Try it. Output the lines from the one holding "DRIVER1: L298N -> L9110S" to the end of the entries that follow, exactly and only those, minus any pictures.

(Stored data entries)

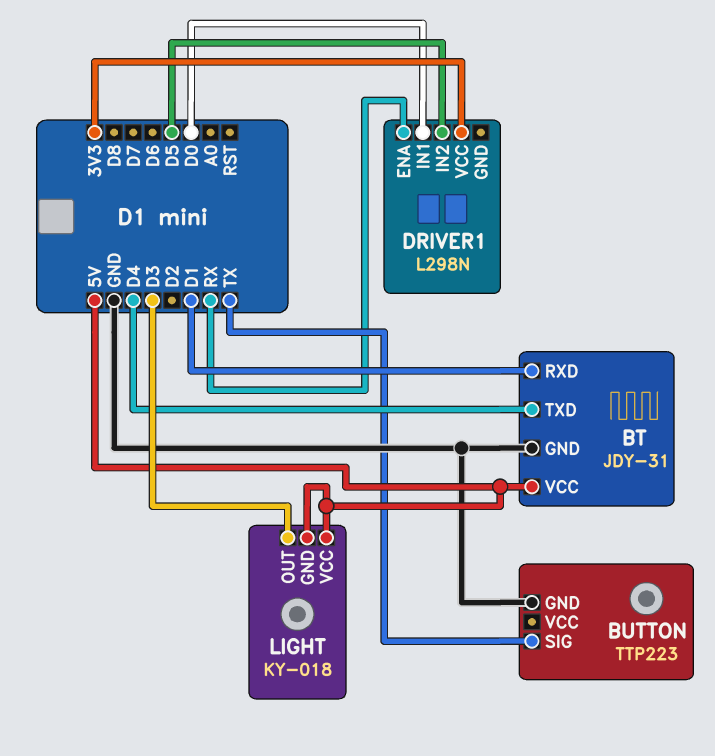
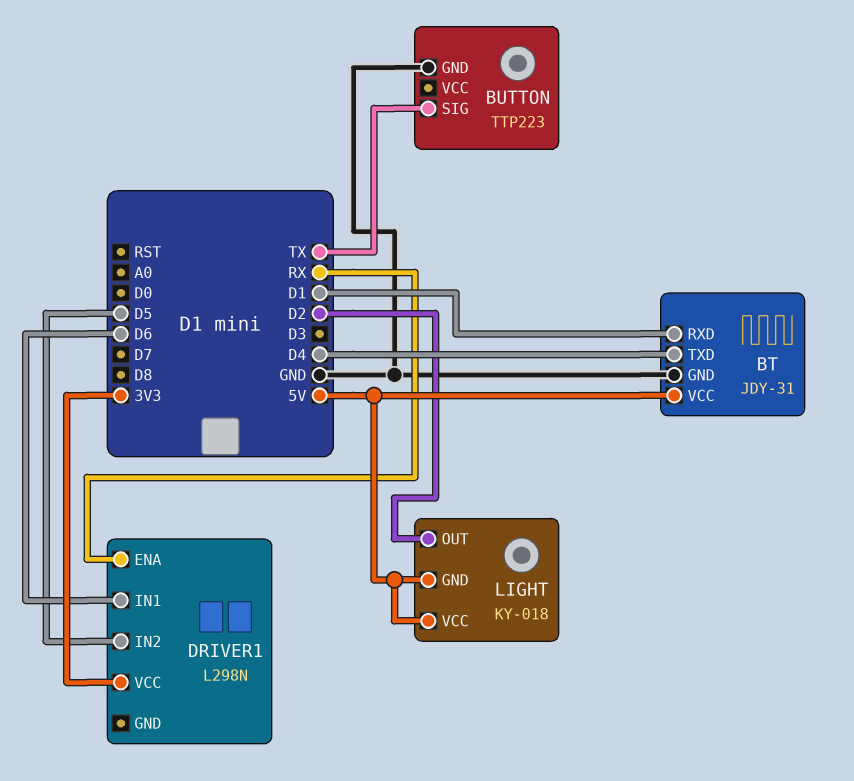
DRIVER1 pin IN1: D0 -> D6
LIGHT pin OUT: D3 -> D2

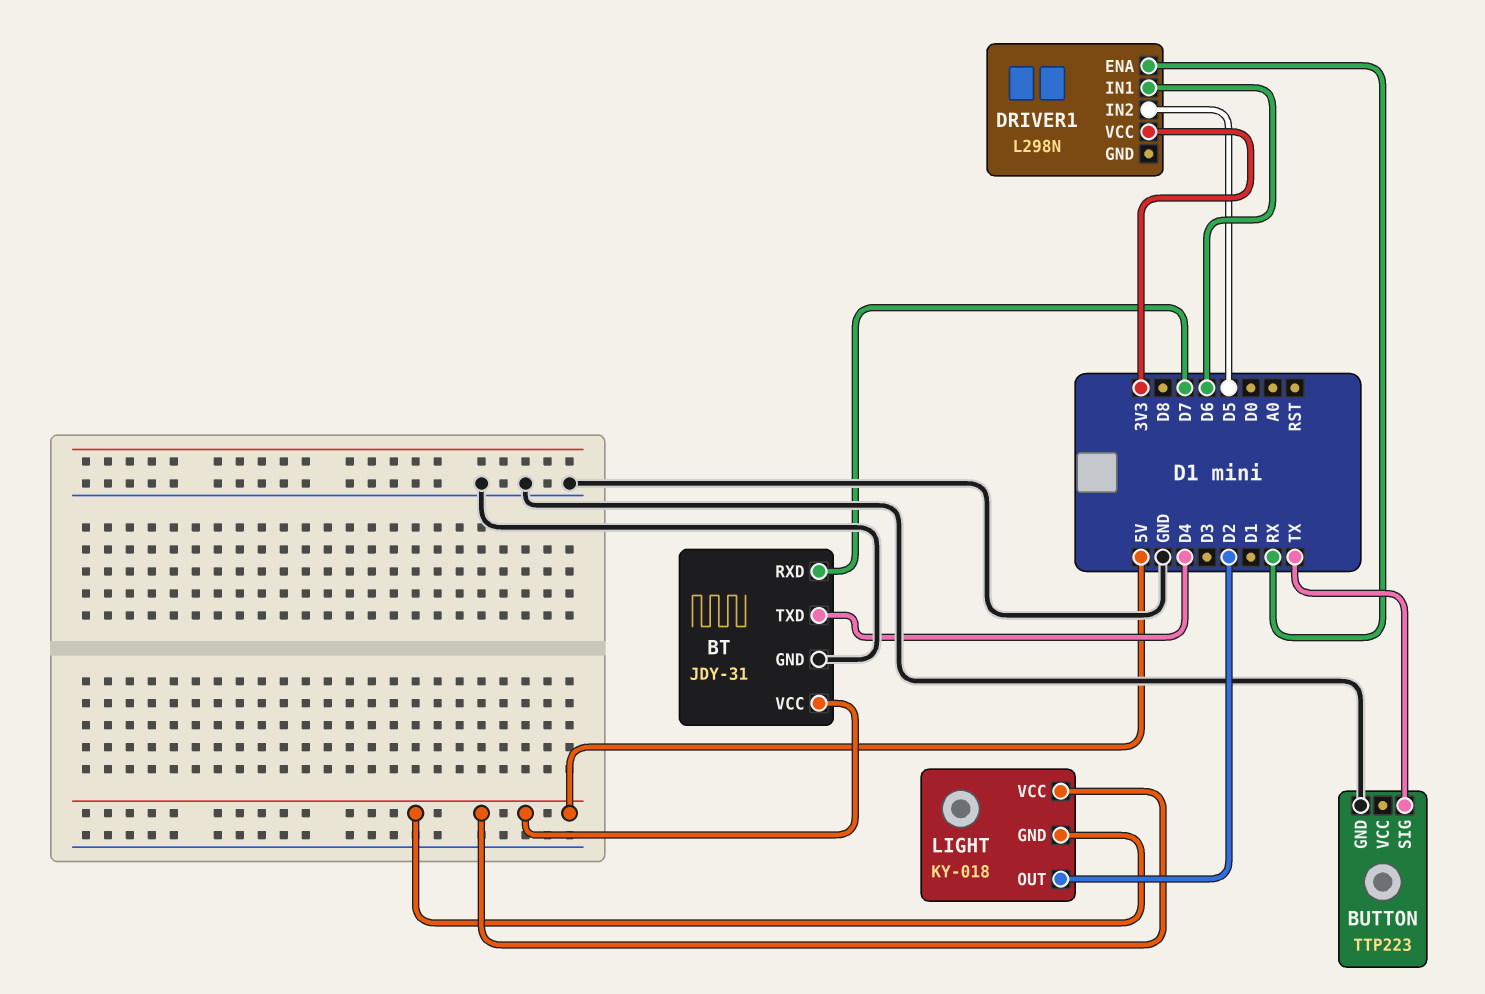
BT pin RXD: D1 -> D7

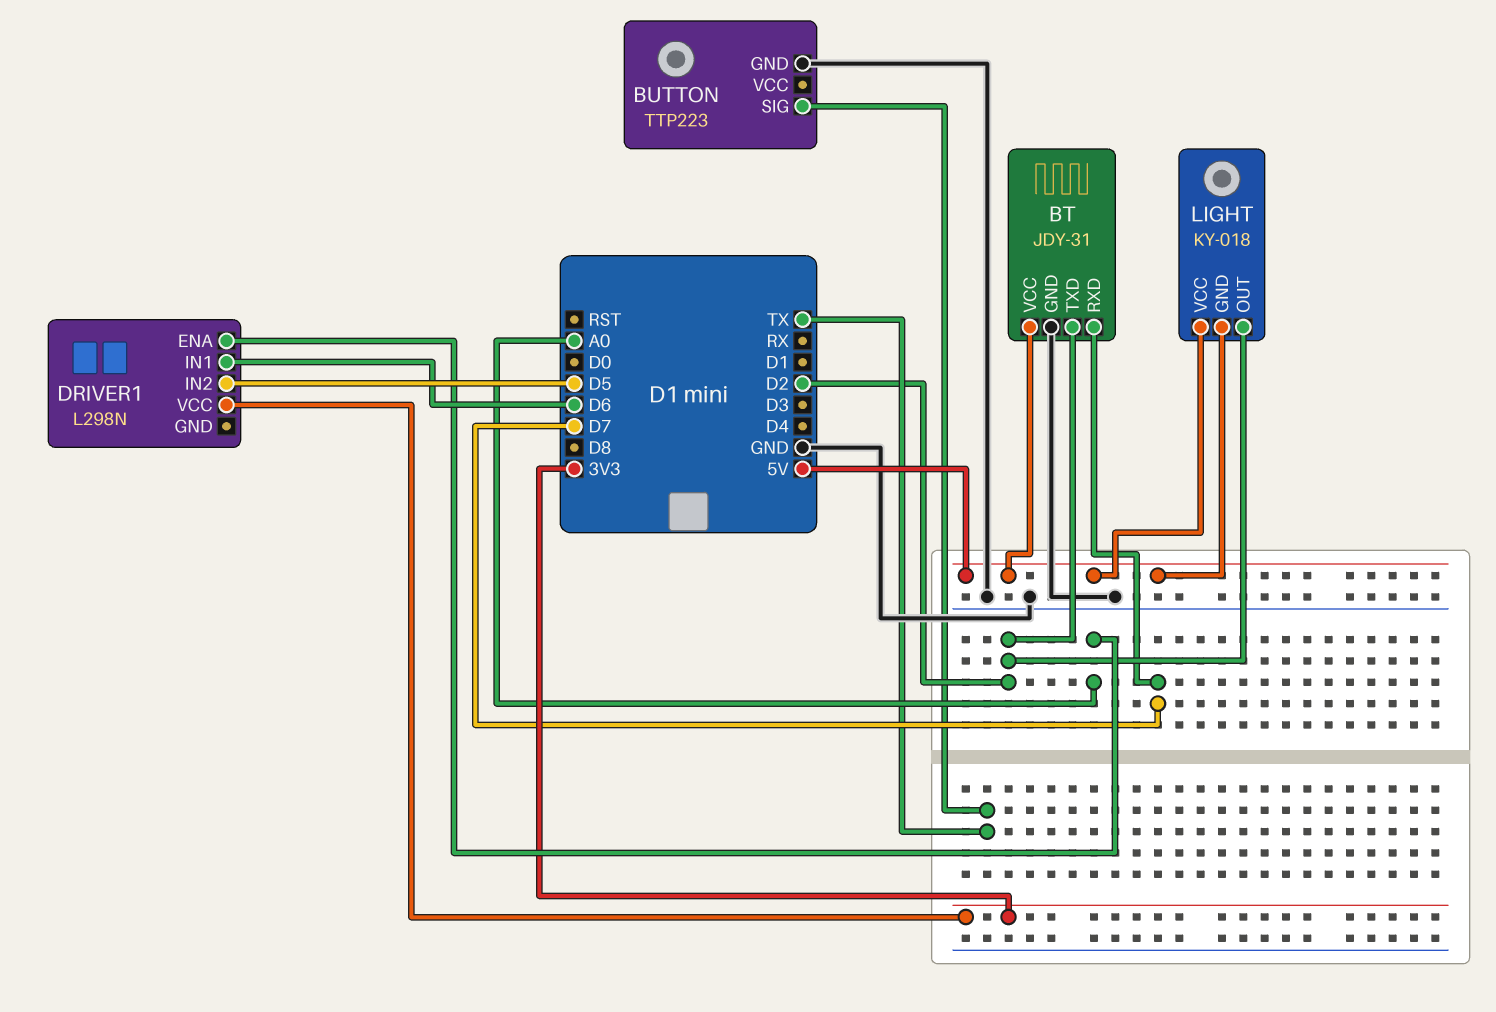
BT pin TXD: D4 -> D2
DRIVER1 pin ENA: RX -> A0

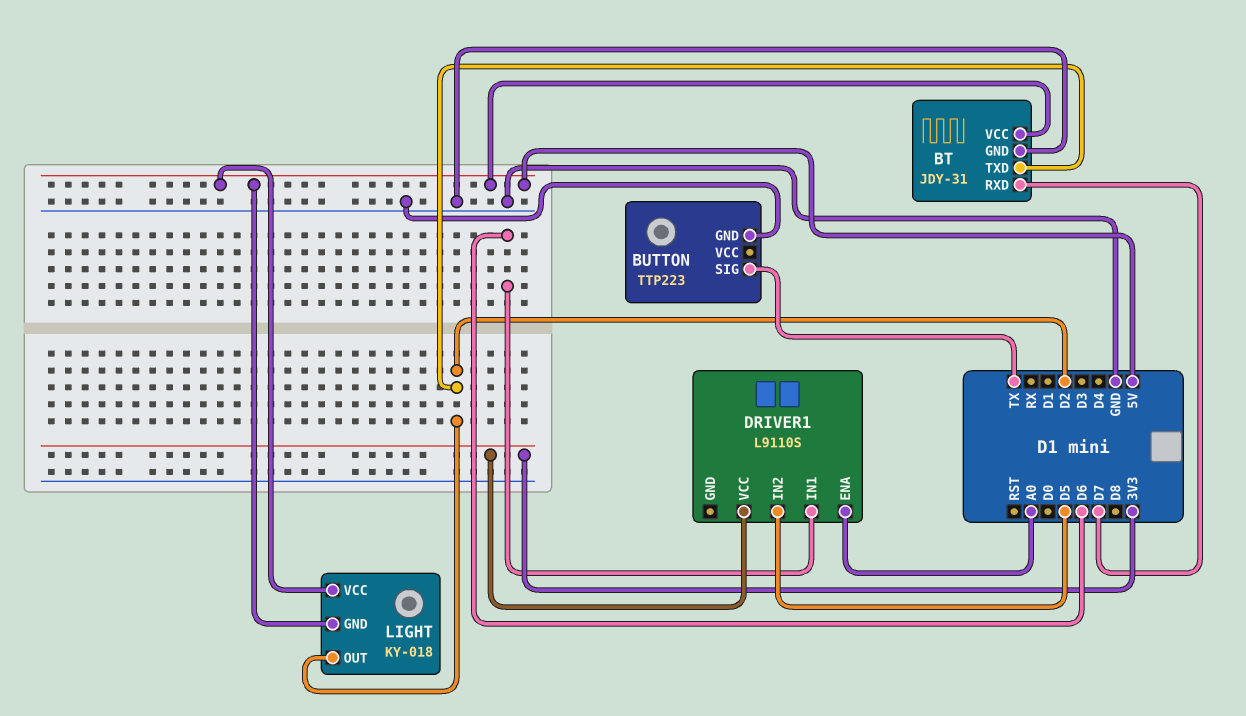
DRIVER1: L298N -> L9110S

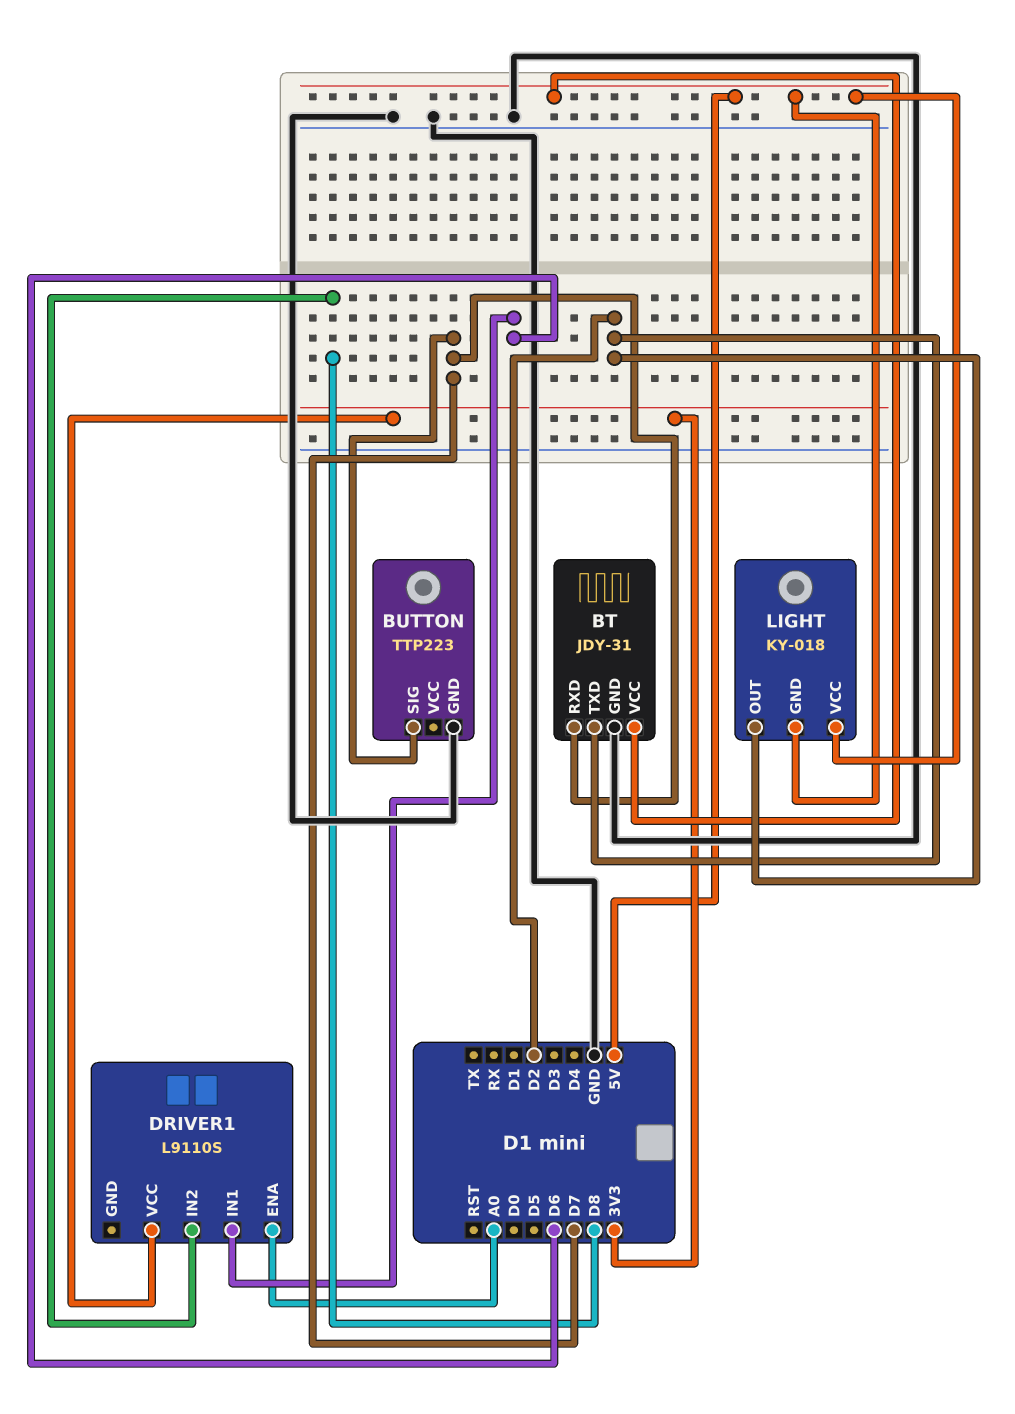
BUTTON pin SIG: TX -> D7
DRIVER1 pin IN2: D5 -> D8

Response area.
DRIVER1: L298N -> L9110S

BUTTON pin SIG: TX -> D7
DRIVER1 pin IN2: D5 -> D8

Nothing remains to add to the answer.